◆ What the task asks: Below are records to write out exactly; drop the pictures when you do.

Dataset entries
::::::::

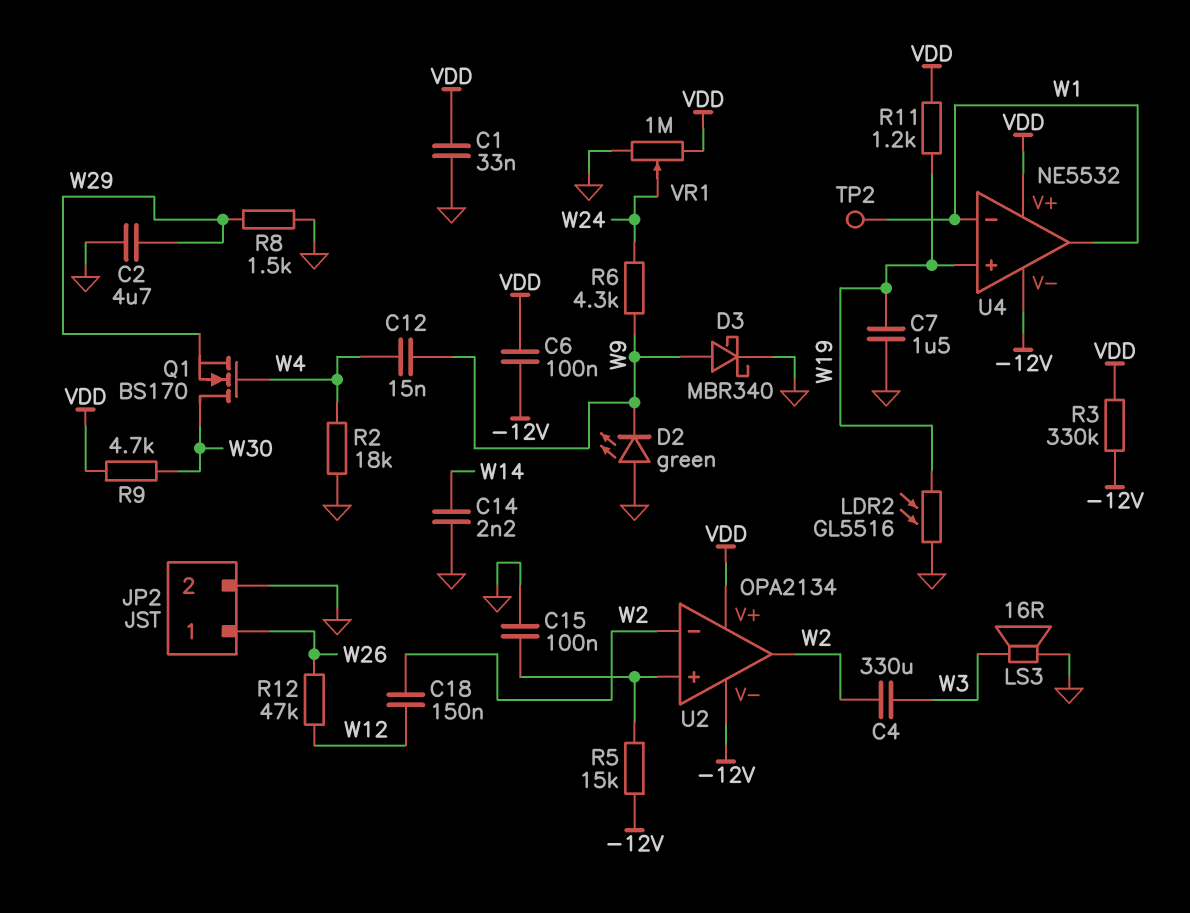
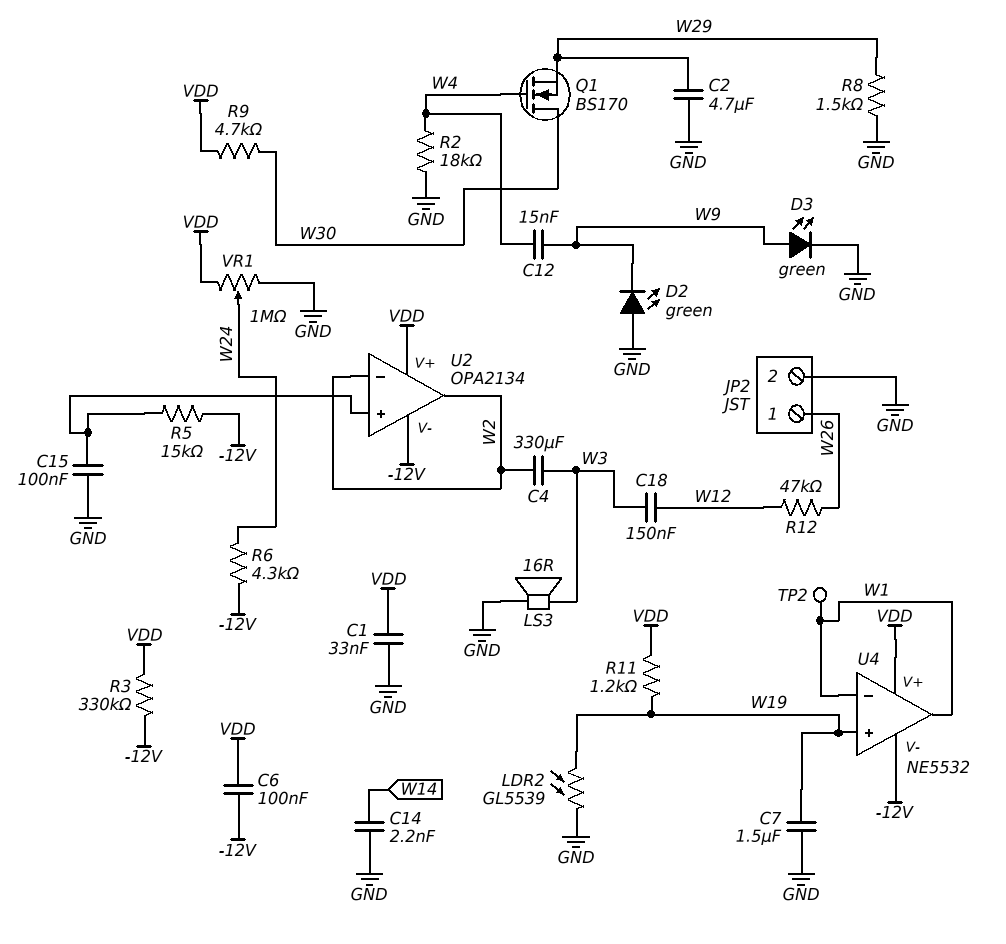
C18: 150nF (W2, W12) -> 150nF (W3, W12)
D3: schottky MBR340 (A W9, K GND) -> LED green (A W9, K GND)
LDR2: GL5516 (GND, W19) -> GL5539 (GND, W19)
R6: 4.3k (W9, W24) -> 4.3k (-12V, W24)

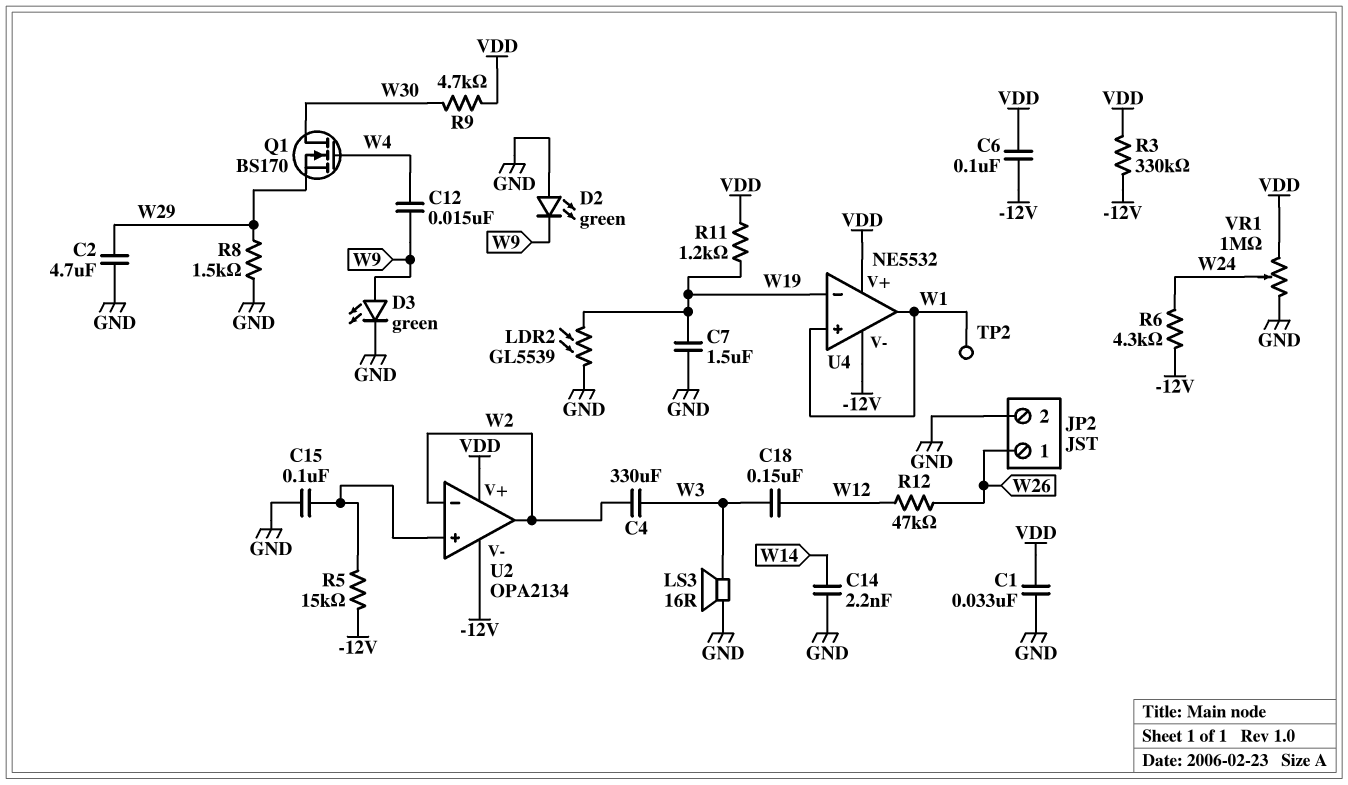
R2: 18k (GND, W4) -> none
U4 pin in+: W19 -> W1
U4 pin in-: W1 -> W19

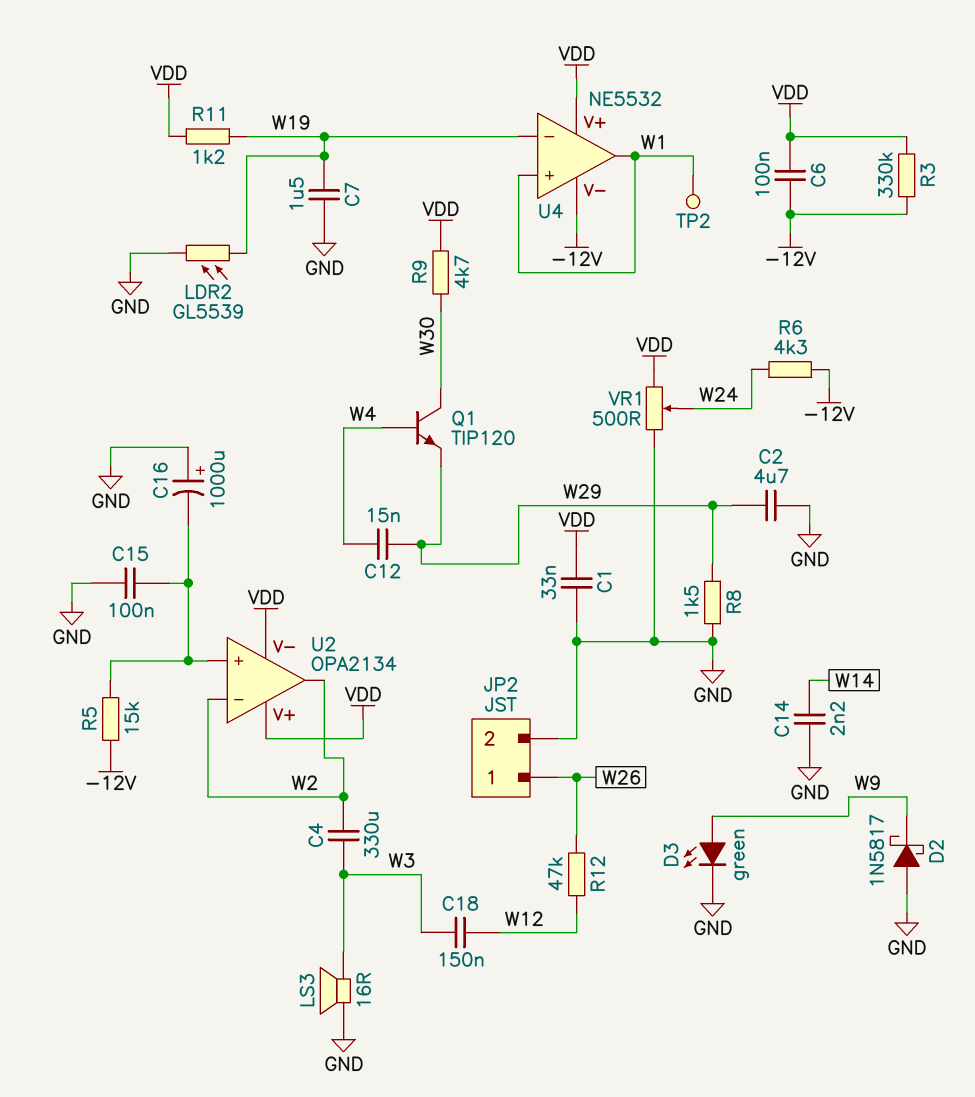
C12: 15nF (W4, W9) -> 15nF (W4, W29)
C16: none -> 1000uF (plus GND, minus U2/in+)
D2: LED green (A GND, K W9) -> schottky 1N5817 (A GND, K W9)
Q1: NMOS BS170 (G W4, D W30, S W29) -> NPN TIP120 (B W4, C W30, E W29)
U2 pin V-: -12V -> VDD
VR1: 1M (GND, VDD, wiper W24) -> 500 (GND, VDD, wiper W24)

::::::::

◆ The answer:
C18: 150nF (W2, W12) -> 150nF (W3, W12)
D3: schottky MBR340 (A W9, K GND) -> LED green (A W9, K GND)
LDR2: GL5516 (GND, W19) -> GL5539 (GND, W19)
R6: 4.3k (W9, W24) -> 4.3k (-12V, W24)

R2: 18k (GND, W4) -> none
U4 pin in+: W19 -> W1
U4 pin in-: W1 -> W19

C12: 15nF (W4, W9) -> 15nF (W4, W29)
C16: none -> 1000uF (plus GND, minus U2/in+)
D2: LED green (A GND, K W9) -> schottky 1N5817 (A GND, K W9)
Q1: NMOS BS170 (G W4, D W30, S W29) -> NPN TIP120 (B W4, C W30, E W29)
U2 pin V-: -12V -> VDD
VR1: 1M (GND, VDD, wiper W24) -> 500 (GND, VDD, wiper W24)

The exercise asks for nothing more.